## The input
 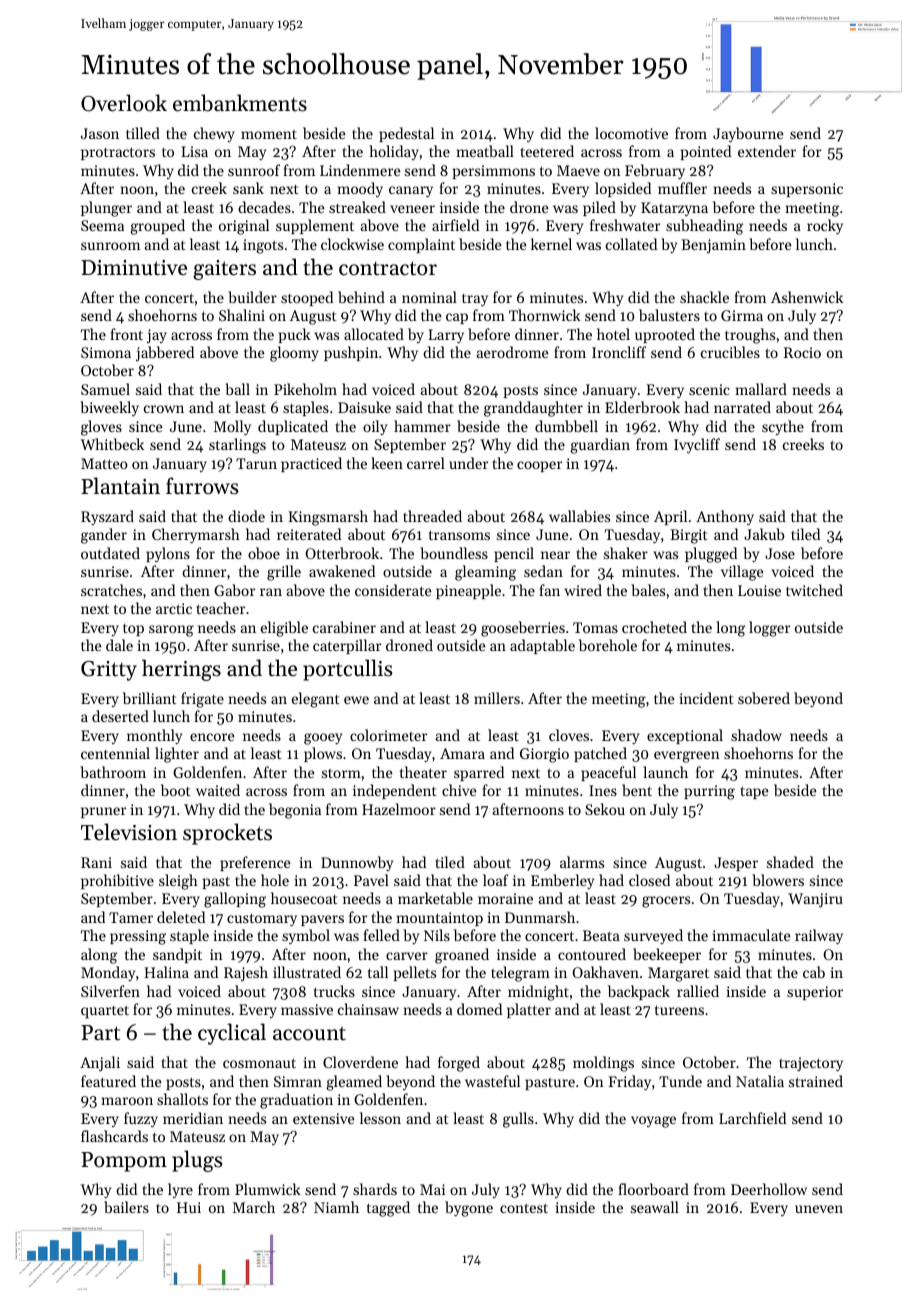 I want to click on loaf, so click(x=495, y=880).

---

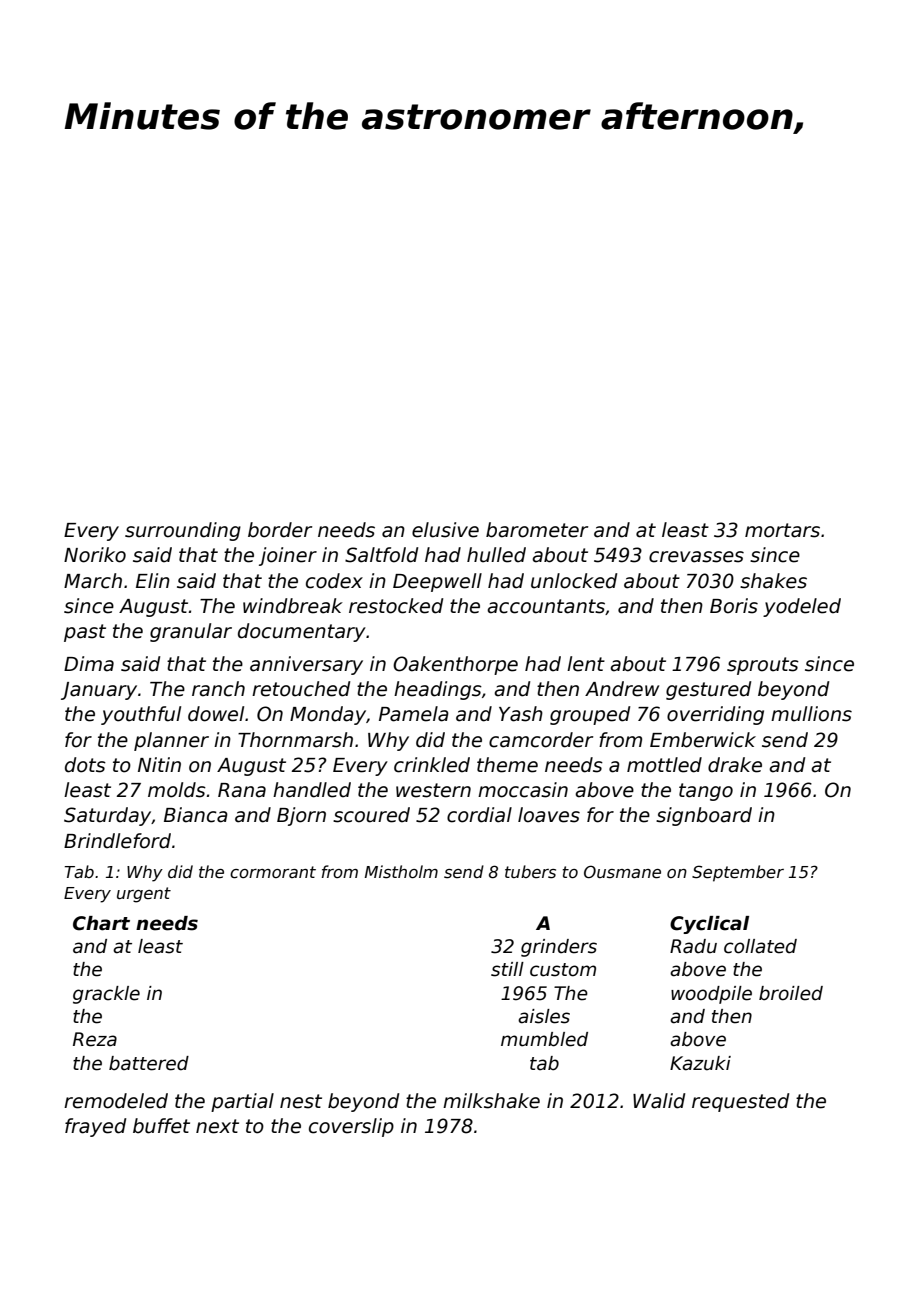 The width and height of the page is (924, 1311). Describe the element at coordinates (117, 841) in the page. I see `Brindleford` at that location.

==

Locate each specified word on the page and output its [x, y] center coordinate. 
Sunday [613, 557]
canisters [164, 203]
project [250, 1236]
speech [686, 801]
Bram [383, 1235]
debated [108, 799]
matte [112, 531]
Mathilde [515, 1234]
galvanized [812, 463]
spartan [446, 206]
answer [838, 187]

## Written instruction
Turn the part of the records that opens with the line containing "project [250, 1236]" and closes with the line containing "answer [838, 187]", both lines included, into a JSON list of strings with one string per line and no blank lines.

## Complete output
[
  "project [250, 1236]",
  "speech [686, 801]",
  "Bram [383, 1235]",
  "debated [108, 799]",
  "matte [112, 531]",
  "Mathilde [515, 1234]",
  "galvanized [812, 463]",
  "spartan [446, 206]",
  "answer [838, 187]"
]